++++ WORKING DATA ++++
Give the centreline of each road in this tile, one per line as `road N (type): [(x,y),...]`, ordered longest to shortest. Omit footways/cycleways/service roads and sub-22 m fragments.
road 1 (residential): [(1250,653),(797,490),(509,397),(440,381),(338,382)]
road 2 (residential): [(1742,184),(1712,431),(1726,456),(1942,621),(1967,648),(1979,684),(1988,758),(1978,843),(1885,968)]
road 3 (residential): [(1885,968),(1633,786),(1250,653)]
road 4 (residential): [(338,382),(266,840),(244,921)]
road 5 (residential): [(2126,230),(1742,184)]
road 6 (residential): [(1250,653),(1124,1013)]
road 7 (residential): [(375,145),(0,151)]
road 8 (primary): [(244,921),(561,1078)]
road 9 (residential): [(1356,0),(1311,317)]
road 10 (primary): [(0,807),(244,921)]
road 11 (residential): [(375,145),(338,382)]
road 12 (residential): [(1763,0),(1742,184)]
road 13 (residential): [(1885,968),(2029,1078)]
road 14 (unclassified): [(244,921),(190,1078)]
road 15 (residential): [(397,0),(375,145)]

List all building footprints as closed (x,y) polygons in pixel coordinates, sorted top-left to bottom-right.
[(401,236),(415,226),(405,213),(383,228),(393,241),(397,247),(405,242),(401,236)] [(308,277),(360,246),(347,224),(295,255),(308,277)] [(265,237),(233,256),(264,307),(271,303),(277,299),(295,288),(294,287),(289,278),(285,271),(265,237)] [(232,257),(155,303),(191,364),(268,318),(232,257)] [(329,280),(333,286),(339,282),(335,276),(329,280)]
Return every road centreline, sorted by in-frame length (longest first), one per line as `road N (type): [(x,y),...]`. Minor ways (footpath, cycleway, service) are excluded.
++++
> INSTRUCTIONS FOR THE TASK
All records above are to be returned exactly as given.

> THE ANSWER
Give the centreline of each road in this tile, one per line as `road N (type): [(x,y),...]`, ordered longest to shortest. Omit footways/cycleways/service roads and sub-22 m fragments.
road 1 (residential): [(1250,653),(797,490),(509,397),(440,381),(338,382)]
road 2 (residential): [(1742,184),(1712,431),(1726,456),(1942,621),(1967,648),(1979,684),(1988,758),(1978,843),(1885,968)]
road 3 (residential): [(1885,968),(1633,786),(1250,653)]
road 4 (residential): [(338,382),(266,840),(244,921)]
road 5 (residential): [(2126,230),(1742,184)]
road 6 (residential): [(1250,653),(1124,1013)]
road 7 (residential): [(375,145),(0,151)]
road 8 (primary): [(244,921),(561,1078)]
road 9 (residential): [(1356,0),(1311,317)]
road 10 (primary): [(0,807),(244,921)]
road 11 (residential): [(375,145),(338,382)]
road 12 (residential): [(1763,0),(1742,184)]
road 13 (residential): [(1885,968),(2029,1078)]
road 14 (unclassified): [(244,921),(190,1078)]
road 15 (residential): [(397,0),(375,145)]

List all building footprints as closed (x,y) polygons in pixel coordinates, sorted top-left to bottom-right.
[(401,236),(415,226),(405,213),(383,228),(393,241),(397,247),(405,242),(401,236)] [(308,277),(360,246),(347,224),(295,255),(308,277)] [(265,237),(233,256),(264,307),(271,303),(277,299),(295,288),(294,287),(289,278),(285,271),(265,237)] [(232,257),(155,303),(191,364),(268,318),(232,257)] [(329,280),(333,286),(339,282),(335,276),(329,280)]
Return every road centreline, sorted by in-frame length (longest first), one per line as `road N (type): [(x,y),...]`. Minor ways (footpath, cycleway, service) are excluded.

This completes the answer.